> _DATA UNDER STUDY_:
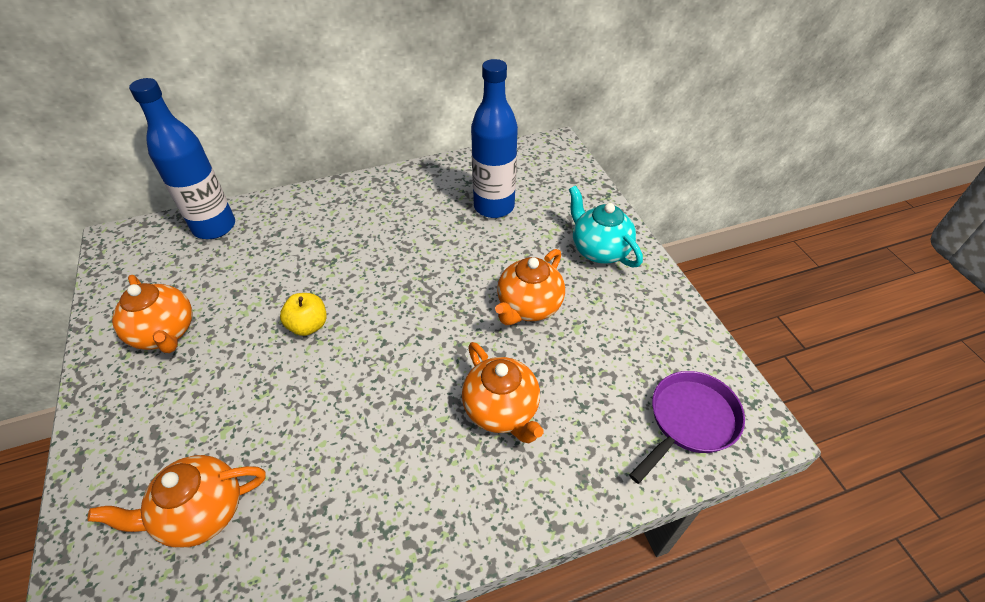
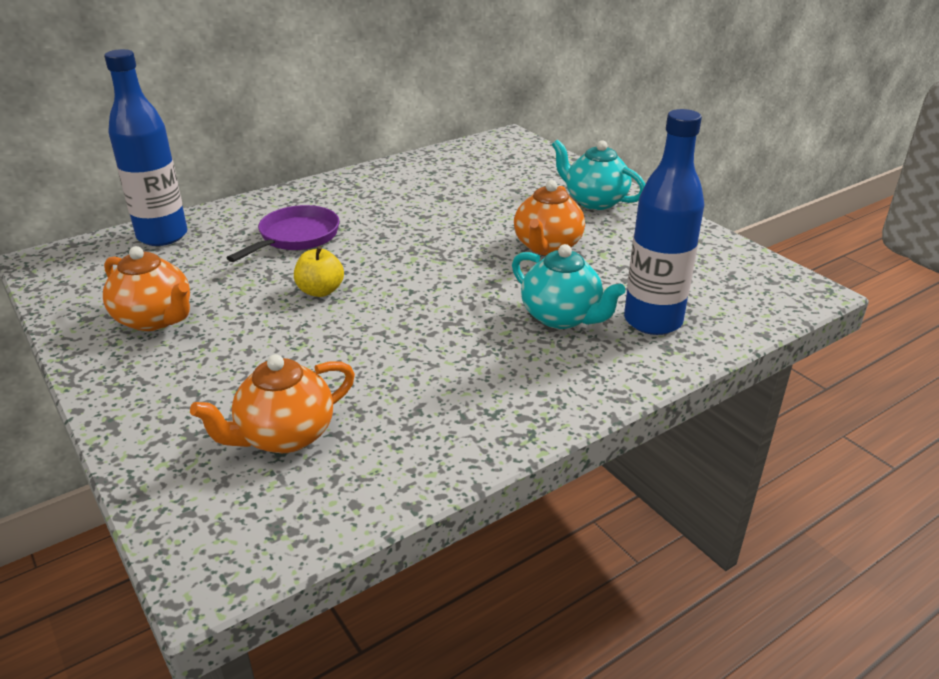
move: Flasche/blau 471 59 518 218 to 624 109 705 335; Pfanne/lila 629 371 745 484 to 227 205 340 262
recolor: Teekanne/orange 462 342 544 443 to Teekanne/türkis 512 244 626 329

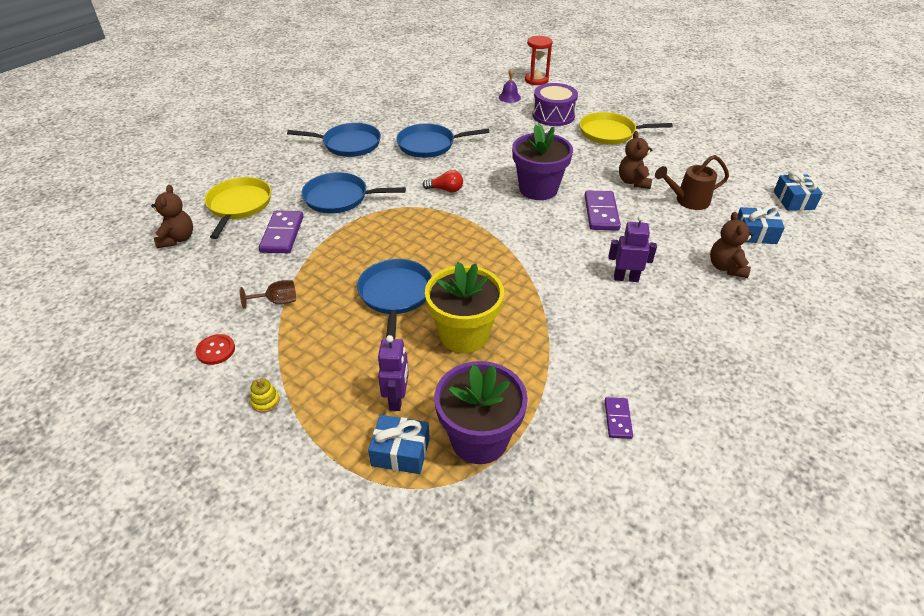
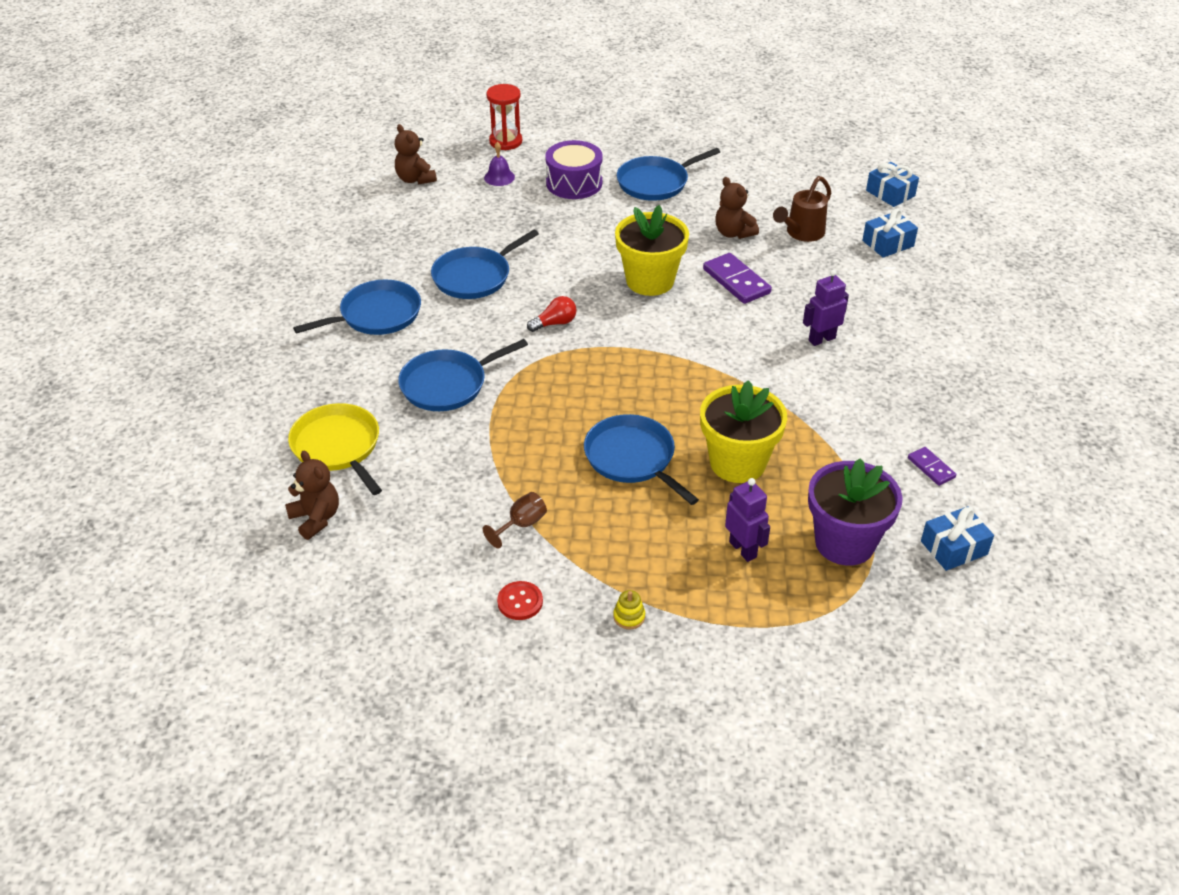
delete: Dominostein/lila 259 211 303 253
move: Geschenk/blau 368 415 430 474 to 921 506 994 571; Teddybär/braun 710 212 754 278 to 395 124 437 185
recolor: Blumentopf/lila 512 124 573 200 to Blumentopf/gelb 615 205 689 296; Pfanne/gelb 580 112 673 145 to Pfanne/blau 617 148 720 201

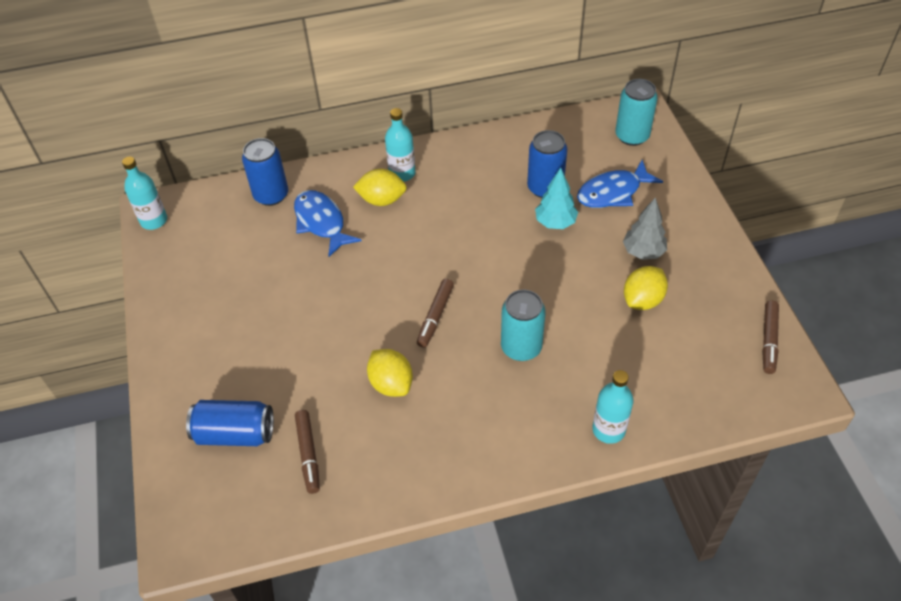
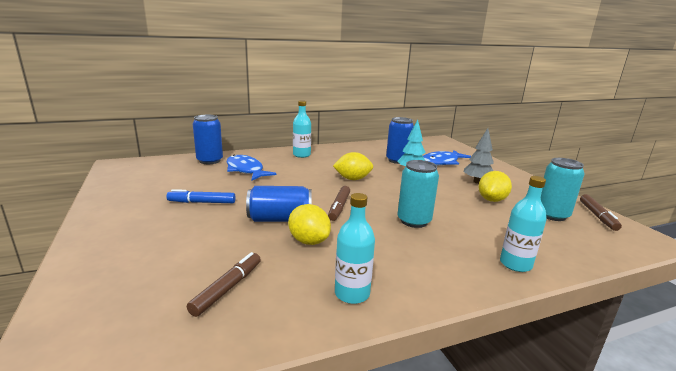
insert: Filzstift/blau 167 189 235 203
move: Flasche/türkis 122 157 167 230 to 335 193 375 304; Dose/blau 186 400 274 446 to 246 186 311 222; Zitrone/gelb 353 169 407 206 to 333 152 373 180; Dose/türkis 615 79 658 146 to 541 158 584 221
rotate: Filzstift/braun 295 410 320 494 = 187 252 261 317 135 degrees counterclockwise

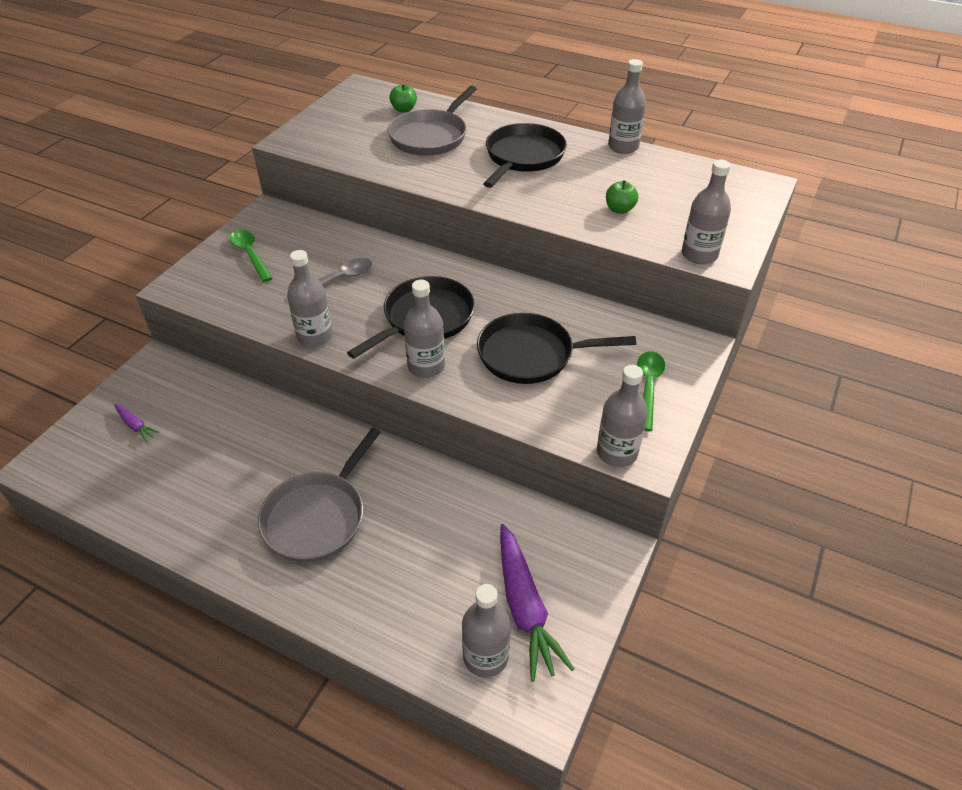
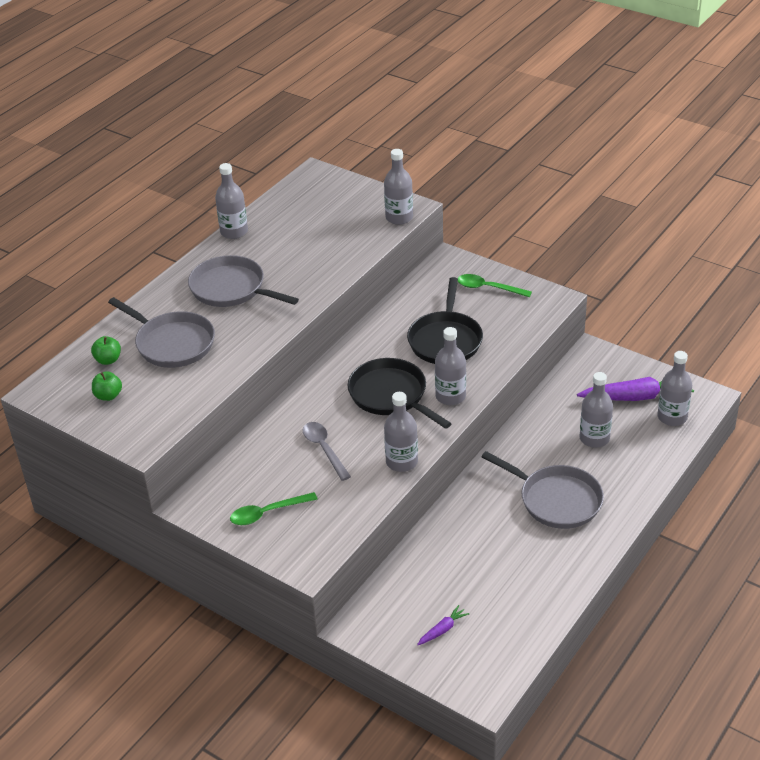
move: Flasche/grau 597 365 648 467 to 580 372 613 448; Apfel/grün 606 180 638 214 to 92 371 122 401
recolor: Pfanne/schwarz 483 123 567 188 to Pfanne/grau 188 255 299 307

> _WHAT YOU ARE ASKED TO DO_: Every line above should be printed again word for word, without its pictures.

> _ANSWER TO THIS PROBLEM_:
move: Flasche/blau 471 59 518 218 to 624 109 705 335; Pfanne/lila 629 371 745 484 to 227 205 340 262
recolor: Teekanne/orange 462 342 544 443 to Teekanne/türkis 512 244 626 329

delete: Dominostein/lila 259 211 303 253
move: Geschenk/blau 368 415 430 474 to 921 506 994 571; Teddybär/braun 710 212 754 278 to 395 124 437 185
recolor: Blumentopf/lila 512 124 573 200 to Blumentopf/gelb 615 205 689 296; Pfanne/gelb 580 112 673 145 to Pfanne/blau 617 148 720 201

insert: Filzstift/blau 167 189 235 203
move: Flasche/türkis 122 157 167 230 to 335 193 375 304; Dose/blau 186 400 274 446 to 246 186 311 222; Zitrone/gelb 353 169 407 206 to 333 152 373 180; Dose/türkis 615 79 658 146 to 541 158 584 221
rotate: Filzstift/braun 295 410 320 494 = 187 252 261 317 135 degrees counterclockwise

move: Flasche/grau 597 365 648 467 to 580 372 613 448; Apfel/grün 606 180 638 214 to 92 371 122 401
recolor: Pfanne/schwarz 483 123 567 188 to Pfanne/grau 188 255 299 307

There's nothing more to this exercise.